## TASK BRIEF
Give again only the lines from the line that holds "R106: 1k (IC106/Q4, LED_A) -> 1k (DRV, LED_A)" to the end of the data, inclusive, omitting all pictures.

(Change detection outputs)
• • •

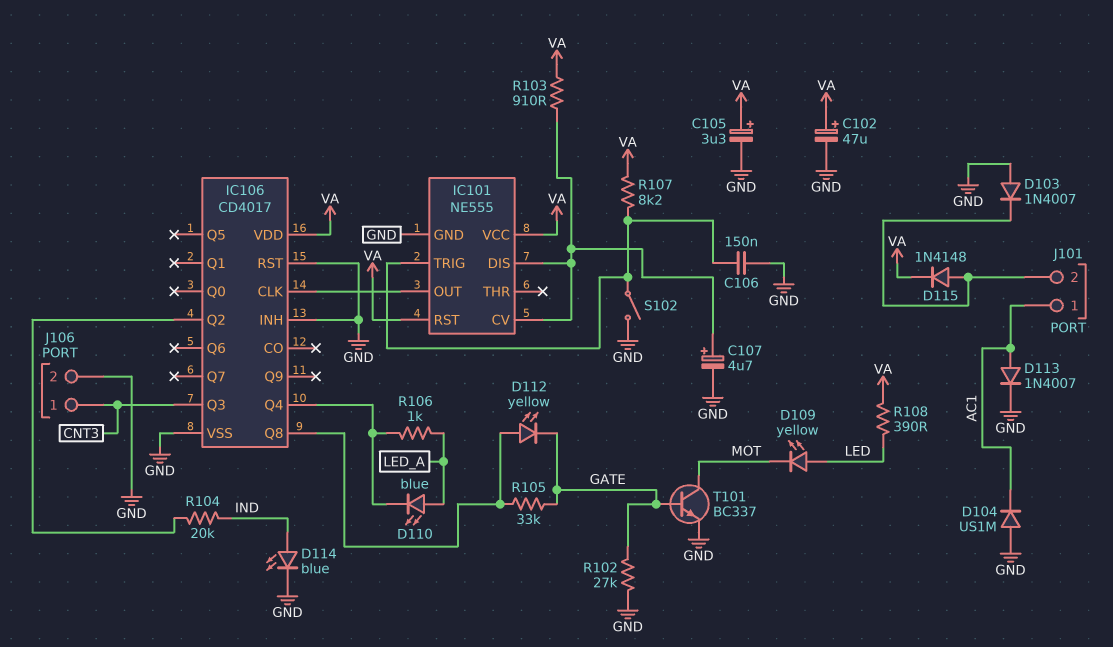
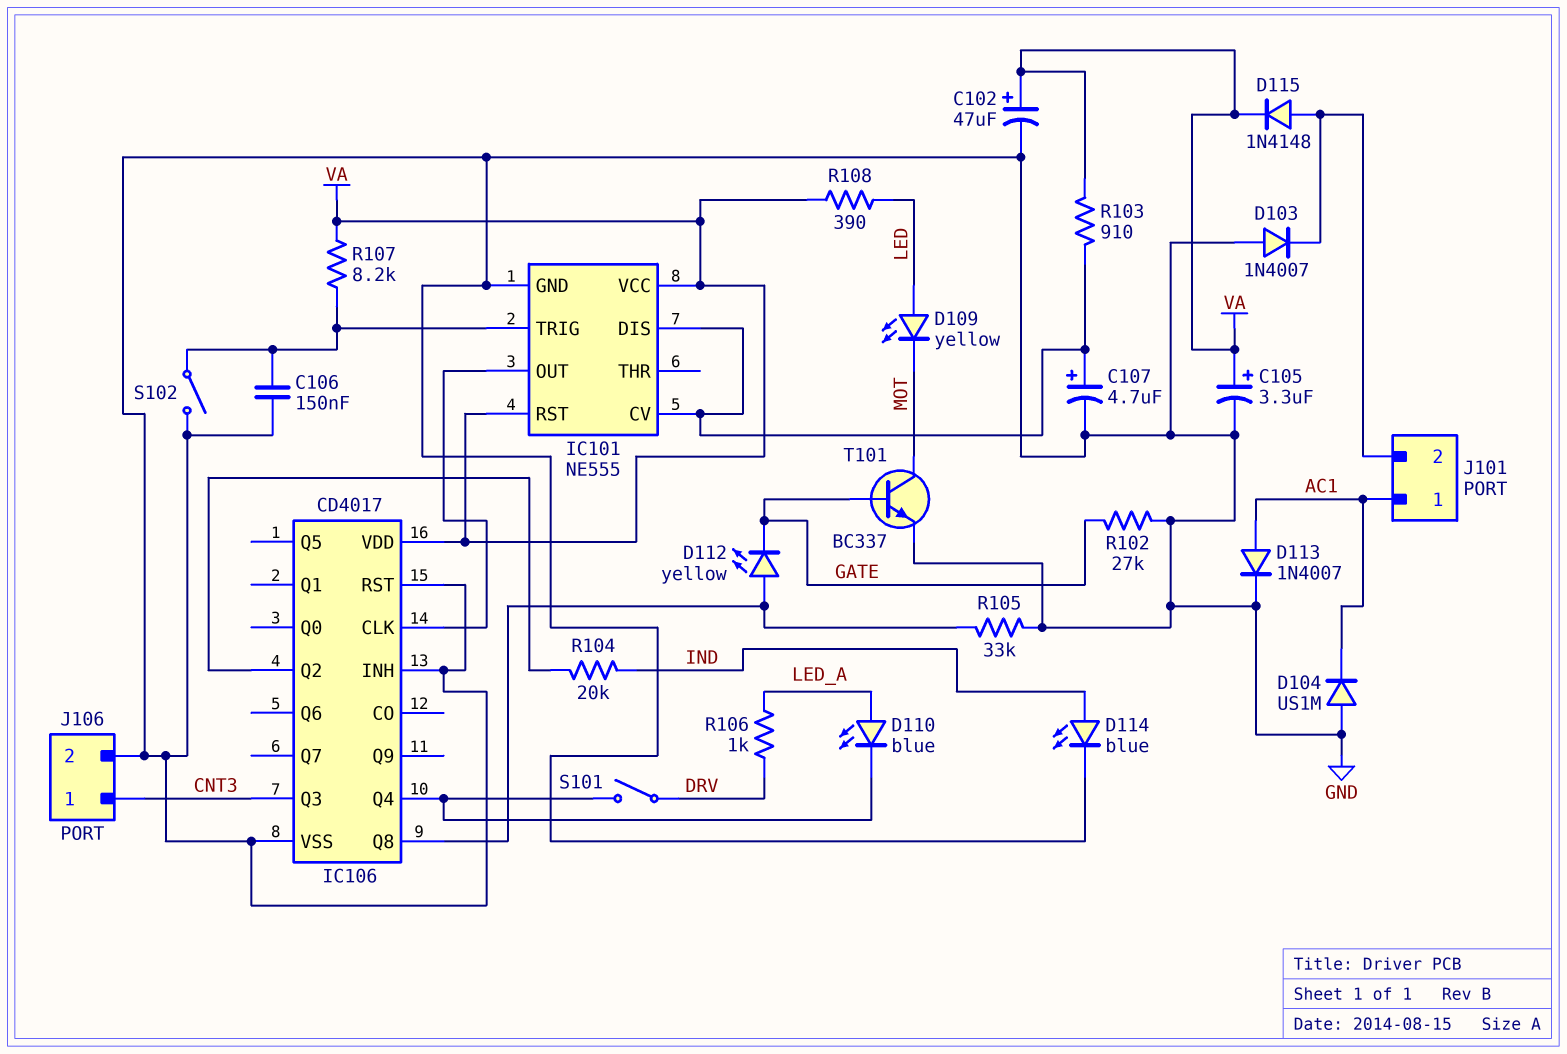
R105: 33k (GATE, IC106/Q8) -> 33k (GND, IC106/Q8)
R106: 1k (IC106/Q4, LED_A) -> 1k (DRV, LED_A)
S101: none -> switch (DRV, IC106/Q4)

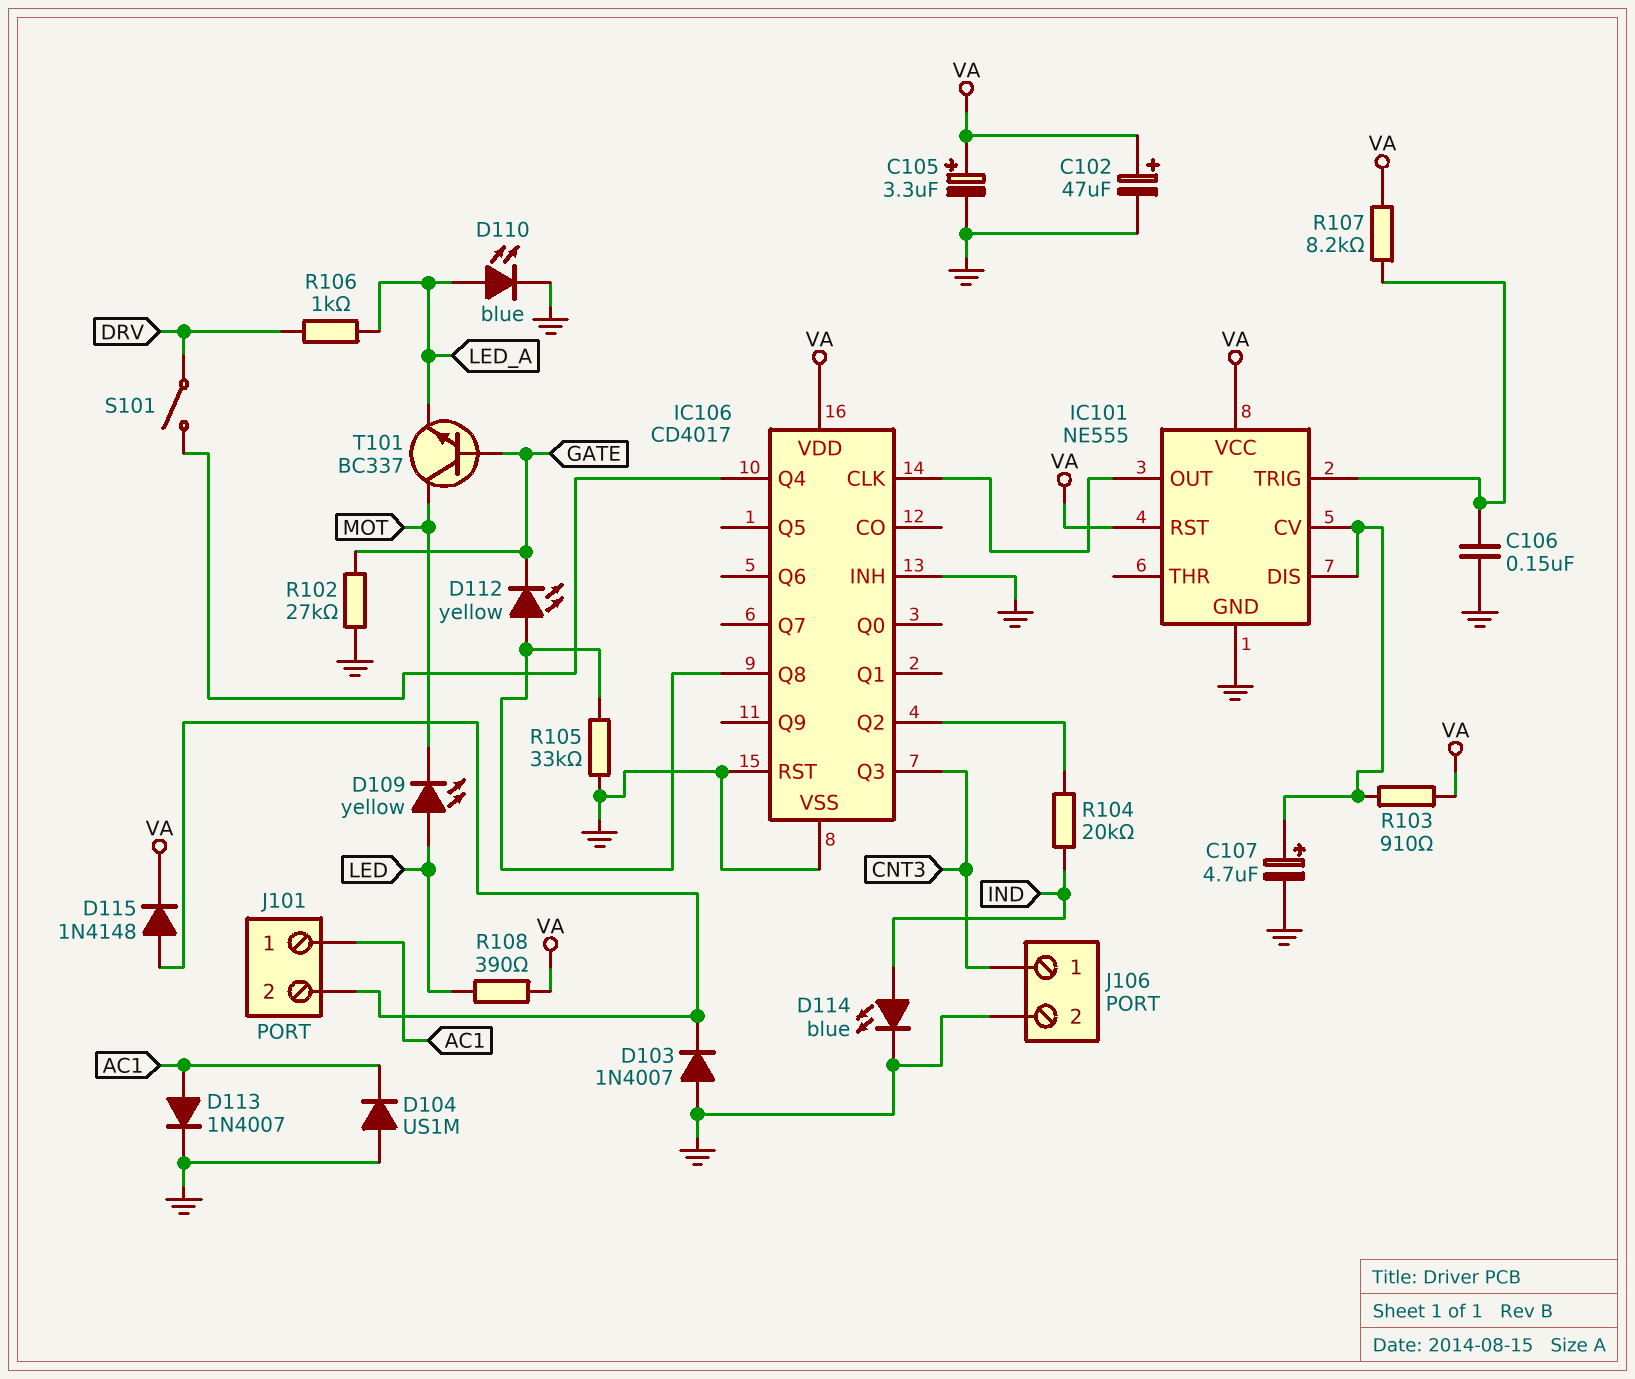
D110: LED blue (A LED_A, K IC106/Q4) -> LED blue (A LED_A, K GND)
S102: switch (GND, IC101/TRIG) -> none
T101: NPN BC337 (B GATE, C MOT, E GND) -> NPN BC337 (B GATE, C MOT, E LED_A)

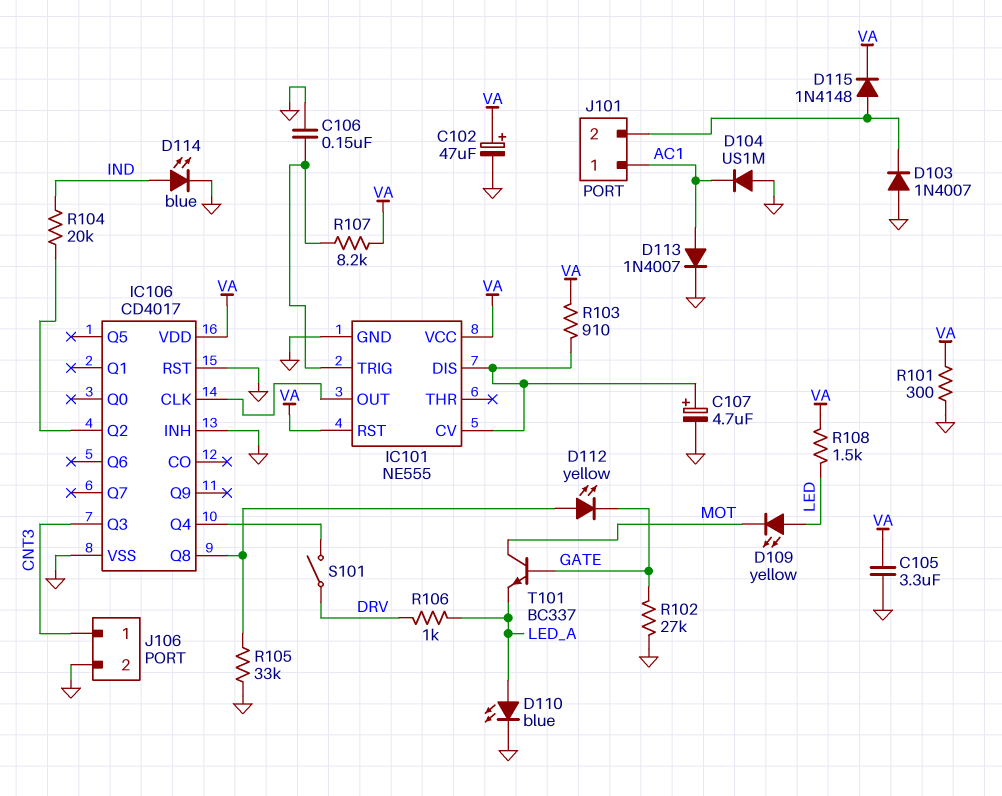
C105: 3.3uF (plus VA, minus GND) -> 3.3uF (GND, VA)
R101: none -> 300 (GND, VA)
R108: 390 (LED, VA) -> 1.5k (LED, VA)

• • •

## ANSWER TO THE PROBLEM
R106: 1k (IC106/Q4, LED_A) -> 1k (DRV, LED_A)
S101: none -> switch (DRV, IC106/Q4)

D110: LED blue (A LED_A, K IC106/Q4) -> LED blue (A LED_A, K GND)
S102: switch (GND, IC101/TRIG) -> none
T101: NPN BC337 (B GATE, C MOT, E GND) -> NPN BC337 (B GATE, C MOT, E LED_A)

C105: 3.3uF (plus VA, minus GND) -> 3.3uF (GND, VA)
R101: none -> 300 (GND, VA)
R108: 390 (LED, VA) -> 1.5k (LED, VA)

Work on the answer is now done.